*** Data for processing ***

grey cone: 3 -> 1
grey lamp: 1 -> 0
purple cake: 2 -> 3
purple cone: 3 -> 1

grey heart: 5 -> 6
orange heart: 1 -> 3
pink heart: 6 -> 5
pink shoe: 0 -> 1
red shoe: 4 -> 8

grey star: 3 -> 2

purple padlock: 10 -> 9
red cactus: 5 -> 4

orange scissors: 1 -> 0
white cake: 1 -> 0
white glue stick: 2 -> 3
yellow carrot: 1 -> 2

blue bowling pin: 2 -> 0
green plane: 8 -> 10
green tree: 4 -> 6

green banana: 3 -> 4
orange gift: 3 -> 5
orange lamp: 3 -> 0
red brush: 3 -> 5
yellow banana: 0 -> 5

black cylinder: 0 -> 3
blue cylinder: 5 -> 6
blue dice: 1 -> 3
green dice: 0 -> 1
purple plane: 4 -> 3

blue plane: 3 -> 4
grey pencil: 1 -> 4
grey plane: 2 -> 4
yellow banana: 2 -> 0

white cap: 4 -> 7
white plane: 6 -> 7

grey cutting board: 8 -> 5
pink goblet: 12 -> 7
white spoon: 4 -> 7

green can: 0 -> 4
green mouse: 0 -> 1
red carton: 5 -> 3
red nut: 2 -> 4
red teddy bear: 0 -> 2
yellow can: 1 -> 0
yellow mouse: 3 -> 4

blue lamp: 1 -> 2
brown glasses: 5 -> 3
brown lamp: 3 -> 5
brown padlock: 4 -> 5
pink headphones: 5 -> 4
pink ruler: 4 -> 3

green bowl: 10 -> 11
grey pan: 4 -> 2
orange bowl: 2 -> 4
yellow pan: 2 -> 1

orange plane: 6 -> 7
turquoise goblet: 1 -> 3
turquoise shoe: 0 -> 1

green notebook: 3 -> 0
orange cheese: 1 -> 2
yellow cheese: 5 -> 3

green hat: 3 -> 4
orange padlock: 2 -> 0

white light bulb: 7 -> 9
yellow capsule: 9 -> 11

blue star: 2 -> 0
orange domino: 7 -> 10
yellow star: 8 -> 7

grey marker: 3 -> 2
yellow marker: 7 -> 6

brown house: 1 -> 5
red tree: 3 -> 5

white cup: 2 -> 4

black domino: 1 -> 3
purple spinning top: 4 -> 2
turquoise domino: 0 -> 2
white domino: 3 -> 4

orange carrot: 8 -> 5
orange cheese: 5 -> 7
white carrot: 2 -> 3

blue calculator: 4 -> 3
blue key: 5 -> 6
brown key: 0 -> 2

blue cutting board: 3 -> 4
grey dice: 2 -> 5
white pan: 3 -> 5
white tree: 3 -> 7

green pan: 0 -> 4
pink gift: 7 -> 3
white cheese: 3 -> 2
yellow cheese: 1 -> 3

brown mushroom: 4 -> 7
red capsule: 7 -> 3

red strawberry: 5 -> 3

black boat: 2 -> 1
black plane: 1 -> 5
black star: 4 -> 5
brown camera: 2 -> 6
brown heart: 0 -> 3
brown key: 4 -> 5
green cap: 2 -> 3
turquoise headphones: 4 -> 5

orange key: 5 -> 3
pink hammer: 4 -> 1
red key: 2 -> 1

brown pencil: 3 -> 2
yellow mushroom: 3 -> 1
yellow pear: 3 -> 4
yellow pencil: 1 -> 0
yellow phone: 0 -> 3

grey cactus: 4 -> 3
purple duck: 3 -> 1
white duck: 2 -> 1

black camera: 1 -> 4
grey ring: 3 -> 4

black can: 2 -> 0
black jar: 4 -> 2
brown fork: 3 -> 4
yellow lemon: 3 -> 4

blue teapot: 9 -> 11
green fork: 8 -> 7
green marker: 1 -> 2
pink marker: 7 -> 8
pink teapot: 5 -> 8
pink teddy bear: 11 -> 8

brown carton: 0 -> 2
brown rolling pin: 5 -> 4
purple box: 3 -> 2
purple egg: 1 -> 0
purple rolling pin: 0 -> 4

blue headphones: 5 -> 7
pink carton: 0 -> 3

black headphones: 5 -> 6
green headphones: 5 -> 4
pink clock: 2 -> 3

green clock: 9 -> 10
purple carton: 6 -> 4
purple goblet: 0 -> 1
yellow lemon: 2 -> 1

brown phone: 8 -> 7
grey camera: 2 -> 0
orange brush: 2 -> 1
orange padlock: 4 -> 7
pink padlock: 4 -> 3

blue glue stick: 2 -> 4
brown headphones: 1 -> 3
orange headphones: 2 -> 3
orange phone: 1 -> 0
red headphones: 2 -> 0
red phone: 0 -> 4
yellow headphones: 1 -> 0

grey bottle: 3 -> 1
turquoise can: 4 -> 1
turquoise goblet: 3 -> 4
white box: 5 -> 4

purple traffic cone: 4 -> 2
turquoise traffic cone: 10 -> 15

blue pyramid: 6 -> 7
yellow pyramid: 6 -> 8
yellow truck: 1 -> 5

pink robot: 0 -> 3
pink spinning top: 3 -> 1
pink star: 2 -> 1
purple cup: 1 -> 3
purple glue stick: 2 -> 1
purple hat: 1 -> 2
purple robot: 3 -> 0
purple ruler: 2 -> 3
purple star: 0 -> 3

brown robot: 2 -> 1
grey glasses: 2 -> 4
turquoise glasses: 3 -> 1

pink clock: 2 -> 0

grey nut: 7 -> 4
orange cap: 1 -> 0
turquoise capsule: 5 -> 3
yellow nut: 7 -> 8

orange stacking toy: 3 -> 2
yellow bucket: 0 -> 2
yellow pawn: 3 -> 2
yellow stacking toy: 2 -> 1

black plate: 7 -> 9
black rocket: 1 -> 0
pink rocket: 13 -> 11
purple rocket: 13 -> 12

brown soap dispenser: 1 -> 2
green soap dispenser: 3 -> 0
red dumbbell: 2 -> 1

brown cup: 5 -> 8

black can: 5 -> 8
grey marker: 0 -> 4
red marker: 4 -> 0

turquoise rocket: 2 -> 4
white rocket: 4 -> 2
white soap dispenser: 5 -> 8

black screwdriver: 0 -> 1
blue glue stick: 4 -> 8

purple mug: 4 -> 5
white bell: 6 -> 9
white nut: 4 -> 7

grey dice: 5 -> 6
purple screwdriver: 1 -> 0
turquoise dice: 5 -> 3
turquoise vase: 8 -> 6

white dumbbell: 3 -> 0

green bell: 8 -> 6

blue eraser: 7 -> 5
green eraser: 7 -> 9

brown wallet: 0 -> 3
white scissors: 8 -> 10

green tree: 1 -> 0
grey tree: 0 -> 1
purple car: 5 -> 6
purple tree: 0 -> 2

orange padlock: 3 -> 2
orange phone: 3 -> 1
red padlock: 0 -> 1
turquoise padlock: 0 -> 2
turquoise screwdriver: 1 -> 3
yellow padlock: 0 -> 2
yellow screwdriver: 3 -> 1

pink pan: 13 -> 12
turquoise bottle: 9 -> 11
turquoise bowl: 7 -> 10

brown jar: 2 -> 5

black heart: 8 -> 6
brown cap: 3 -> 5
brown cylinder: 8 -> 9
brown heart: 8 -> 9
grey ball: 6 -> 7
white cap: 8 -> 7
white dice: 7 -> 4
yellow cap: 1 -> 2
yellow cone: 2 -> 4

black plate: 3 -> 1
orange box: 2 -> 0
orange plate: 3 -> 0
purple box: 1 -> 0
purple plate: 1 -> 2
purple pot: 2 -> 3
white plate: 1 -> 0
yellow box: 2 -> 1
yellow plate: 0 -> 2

***

# Aim of the exercise
The lines above from the one with "blue bowling pin: 2 -> 0" through the one with "green can: 0 -> 4" are to be duplicated exactly, ends included, with nothing added.

# The completed task
blue bowling pin: 2 -> 0
green plane: 8 -> 10
green tree: 4 -> 6

green banana: 3 -> 4
orange gift: 3 -> 5
orange lamp: 3 -> 0
red brush: 3 -> 5
yellow banana: 0 -> 5

black cylinder: 0 -> 3
blue cylinder: 5 -> 6
blue dice: 1 -> 3
green dice: 0 -> 1
purple plane: 4 -> 3

blue plane: 3 -> 4
grey pencil: 1 -> 4
grey plane: 2 -> 4
yellow banana: 2 -> 0

white cap: 4 -> 7
white plane: 6 -> 7

grey cutting board: 8 -> 5
pink goblet: 12 -> 7
white spoon: 4 -> 7

green can: 0 -> 4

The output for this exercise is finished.